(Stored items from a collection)
<<<<

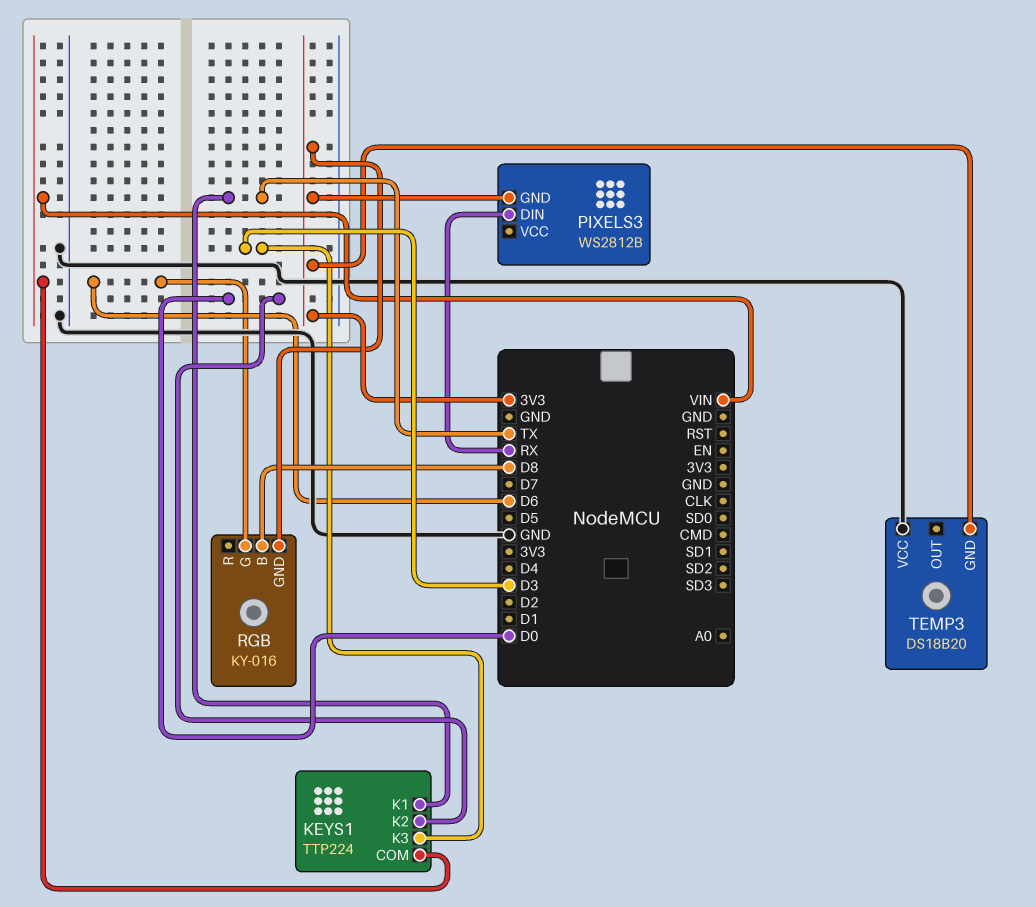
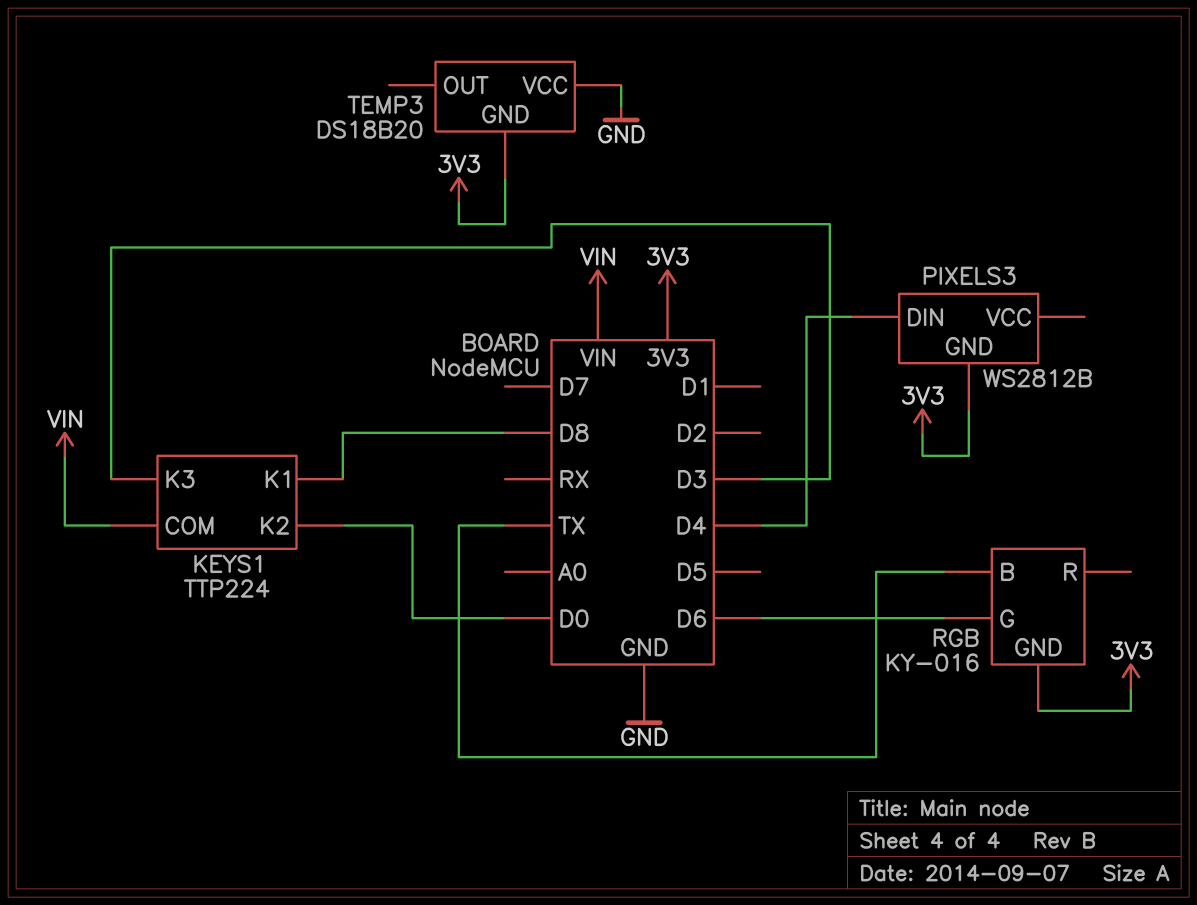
KEYS1 pin K1: TX -> D8
PIXELS3 pin DIN: RX -> D4
RGB pin B: D8 -> TX

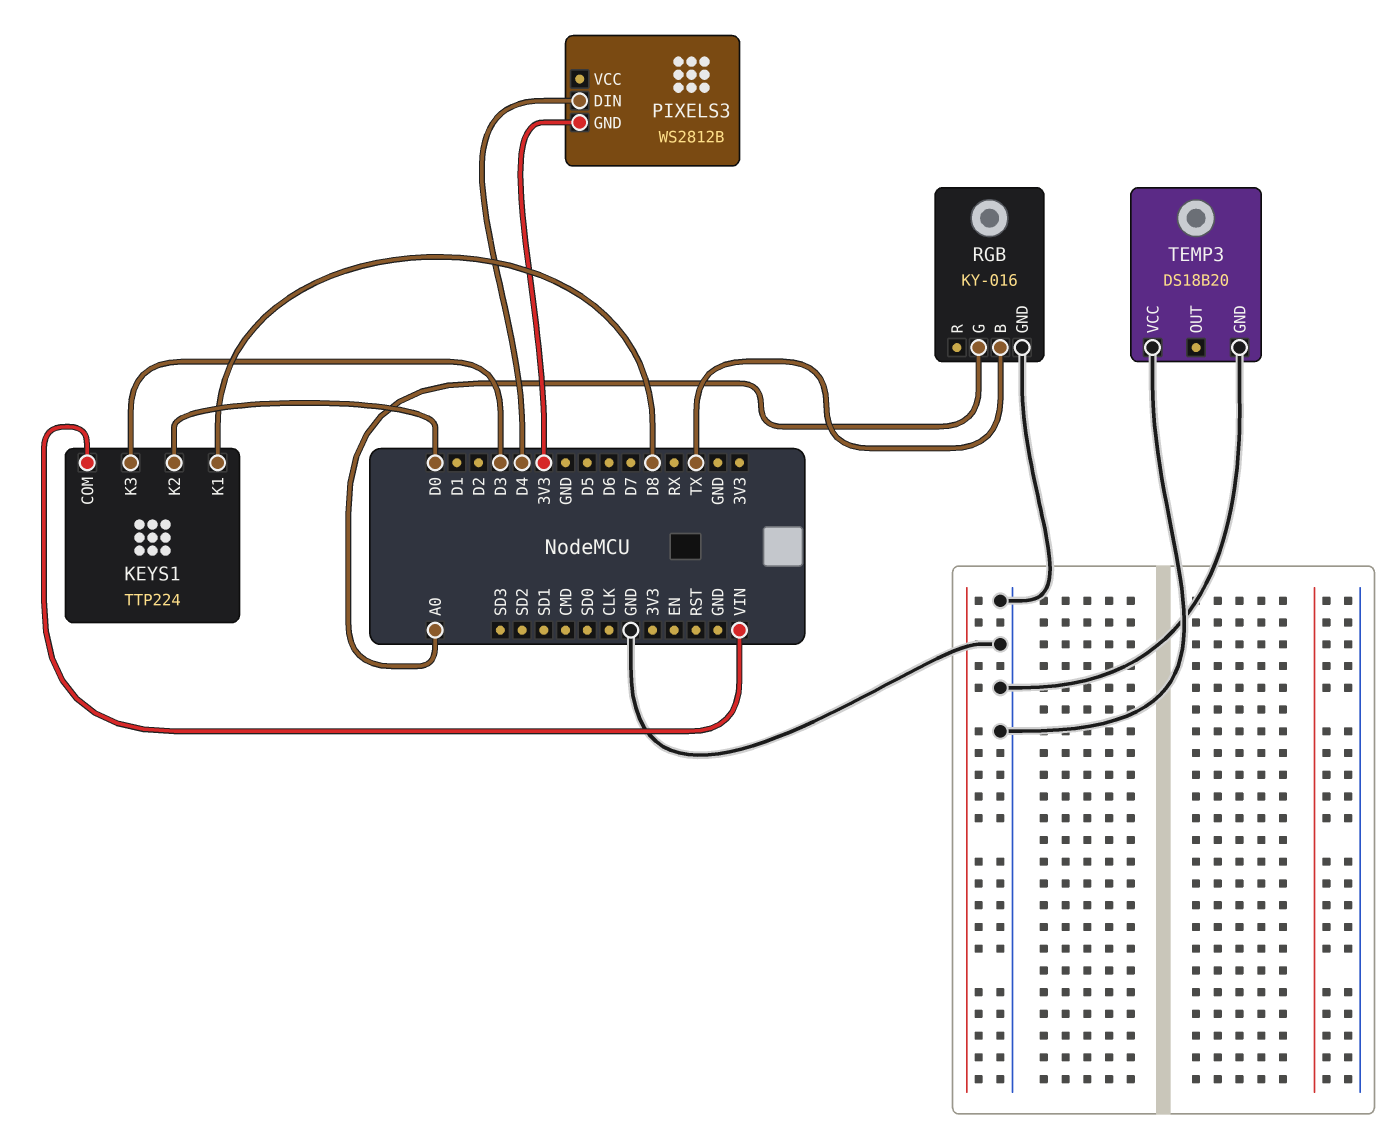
RGB pin G: D6 -> A0
RGB pin GND: 3V3 -> GND
TEMP3 pin GND: 3V3 -> GND

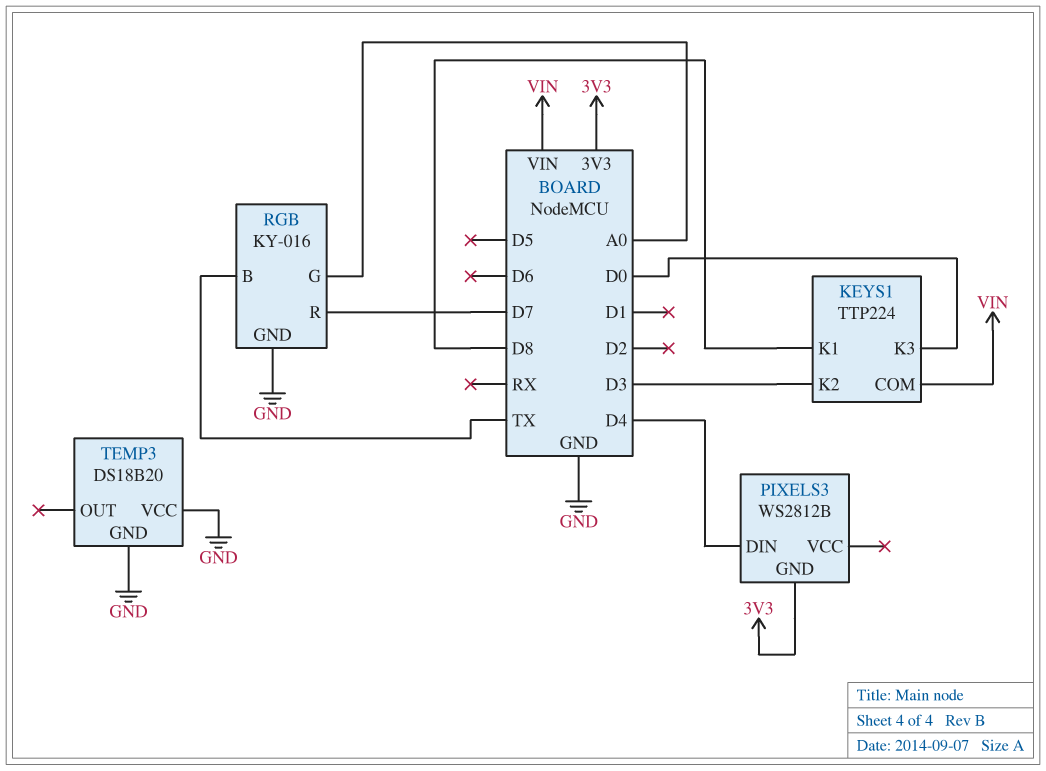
KEYS1 pin K2: D0 -> D3
KEYS1 pin K3: D3 -> D0
RGB pin R: none -> D7

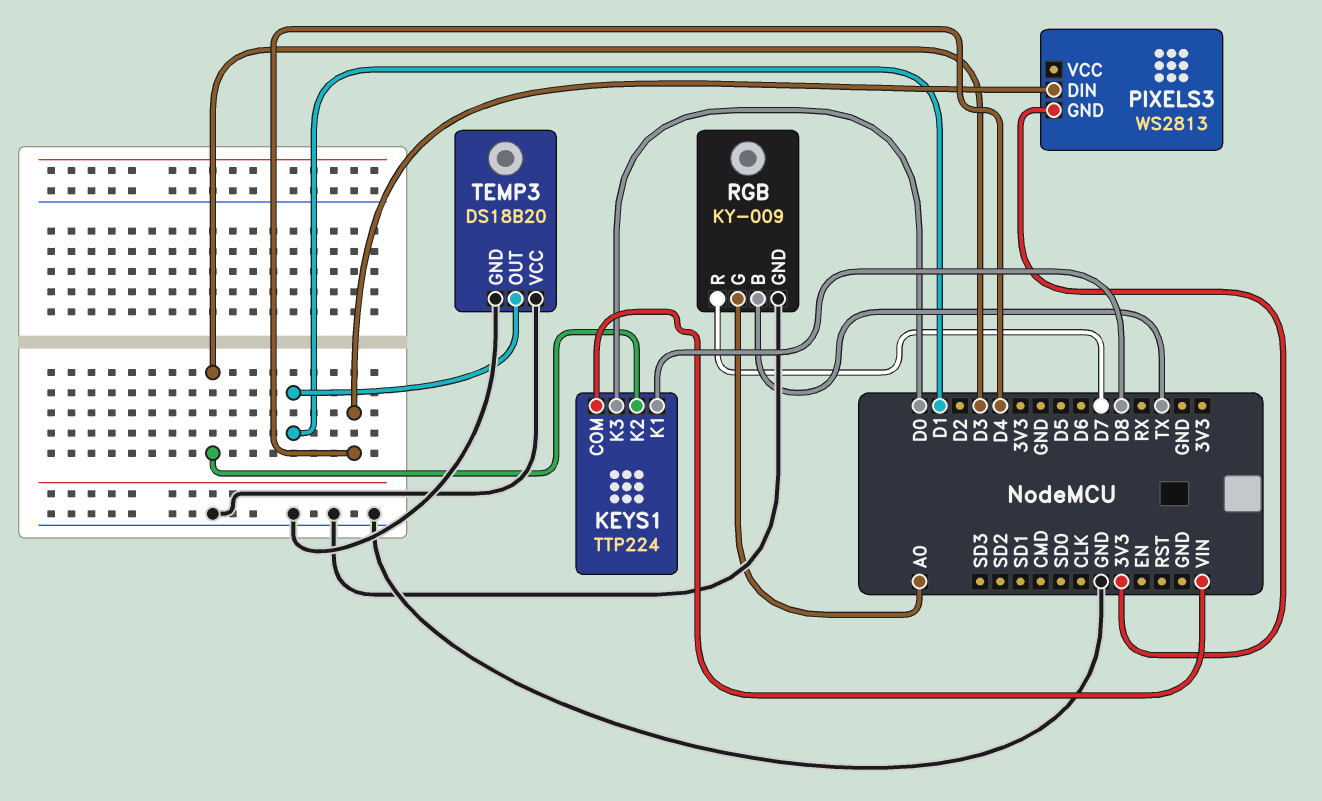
PIXELS3: WS2812B -> WS2813
RGB: KY-016 -> KY-009
TEMP3 pin OUT: none -> D1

>>>>

*Instructions for the task:*
The records above should be written out in full and unchanged, except that pictures are dropped.

*Exercise output:*
KEYS1 pin K1: TX -> D8
PIXELS3 pin DIN: RX -> D4
RGB pin B: D8 -> TX

RGB pin G: D6 -> A0
RGB pin GND: 3V3 -> GND
TEMP3 pin GND: 3V3 -> GND

KEYS1 pin K2: D0 -> D3
KEYS1 pin K3: D3 -> D0
RGB pin R: none -> D7

PIXELS3: WS2812B -> WS2813
RGB: KY-016 -> KY-009
TEMP3 pin OUT: none -> D1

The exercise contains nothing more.